### Exercise directions:
Copy the lines from the start of the records below through the line containing "lime round brick I1", both included, and leave out the pictures.

### Scene edit records:
■ ■ ■ ■ ■

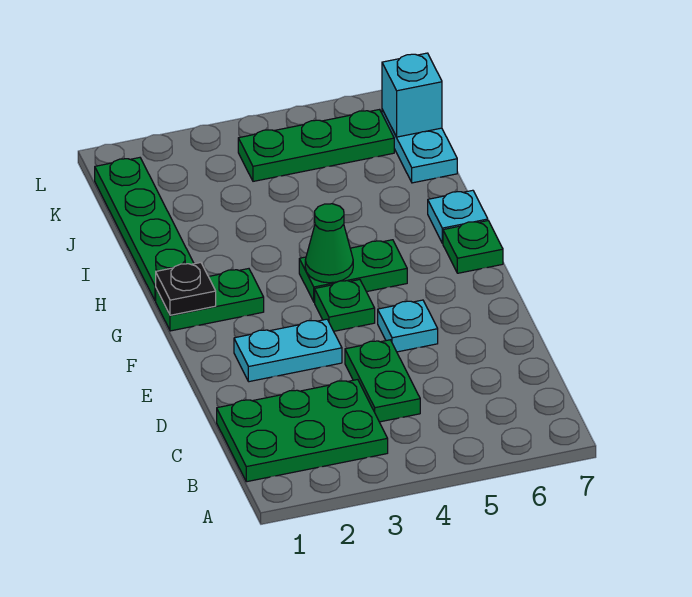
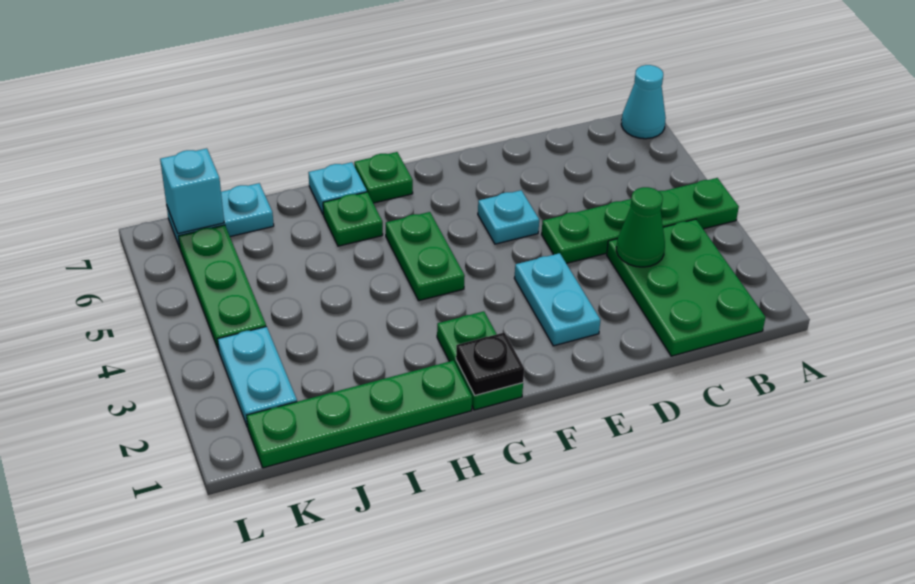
none -> cyan cone A7 level 1
green plate C4:D4 level 1 -> green plate A4:D4 level 1
green plate F4 level 1 -> green plate H6 level 1
green cone G4 level 2 -> green cone C3 level 2
none -> cyan plate K2:K3 level 1

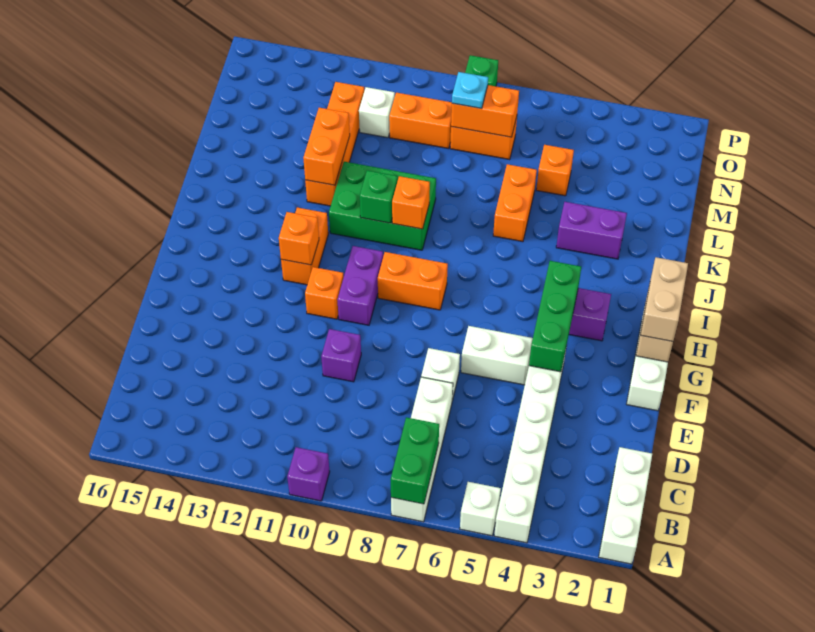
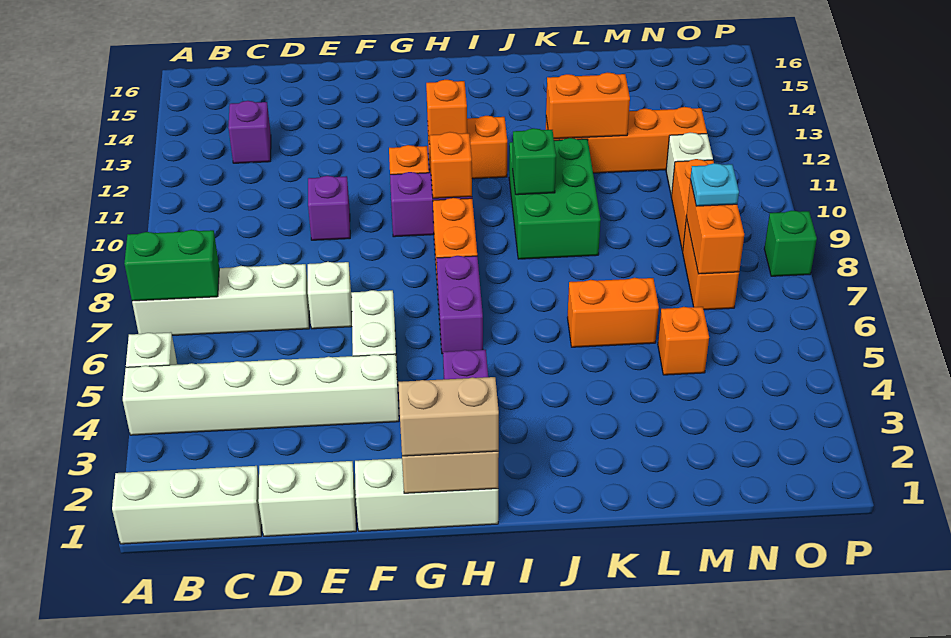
purple brick A10 level 1 -> purple brick C13 level 1
none -> white brick D1:E1 level 1
green brick F4:H4 level 2 -> none
orange brick J9 level 2 -> orange brick H10 level 2
purple brick K3:K4 level 1 -> purple brick H6:H7 level 1

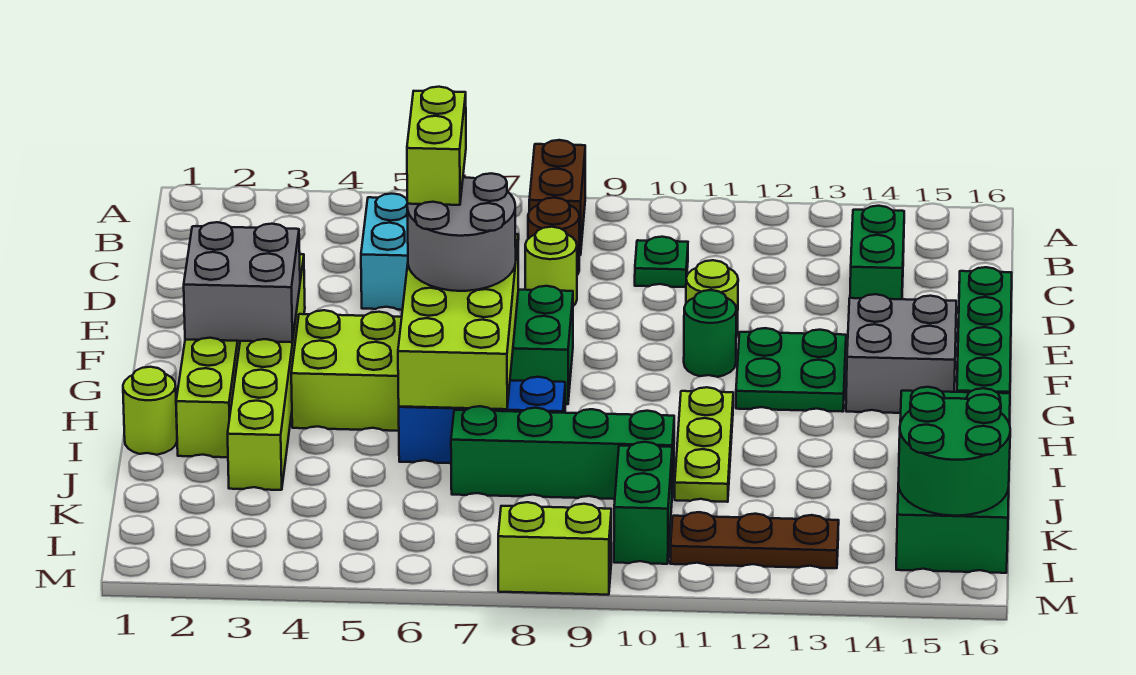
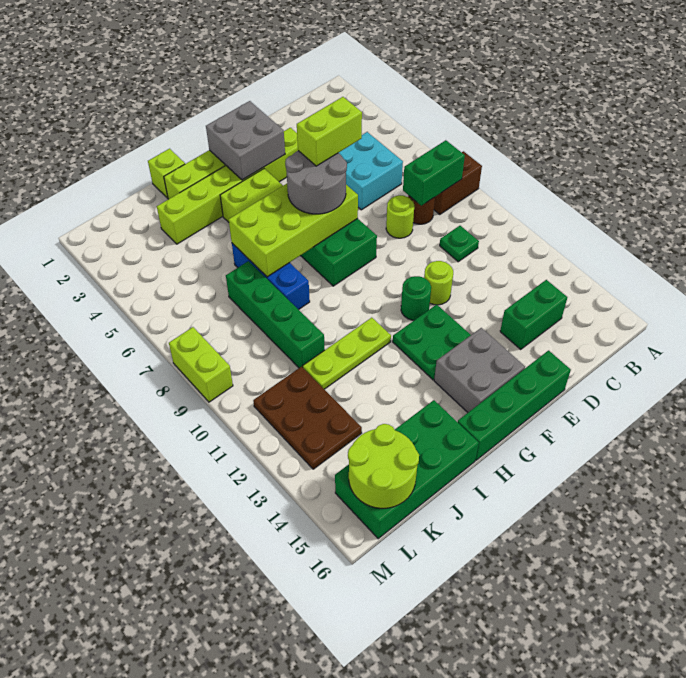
lime round brick I1 level 1 -> lime brick I1 level 1
green brick K10:L10 level 1 -> green brick B8:C8 level 2
green round brick K15:L16 level 2 -> lime round brick K15:L16 level 2
brown plate L11:L13 level 1 -> brown plate K11:L13 level 1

■ ■ ■ ■ ■

### Output of the exercise:
none -> cyan cone A7 level 1
green plate C4:D4 level 1 -> green plate A4:D4 level 1
green plate F4 level 1 -> green plate H6 level 1
green cone G4 level 2 -> green cone C3 level 2
none -> cyan plate K2:K3 level 1

purple brick A10 level 1 -> purple brick C13 level 1
none -> white brick D1:E1 level 1
green brick F4:H4 level 2 -> none
orange brick J9 level 2 -> orange brick H10 level 2
purple brick K3:K4 level 1 -> purple brick H6:H7 level 1

lime round brick I1 level 1 -> lime brick I1 level 1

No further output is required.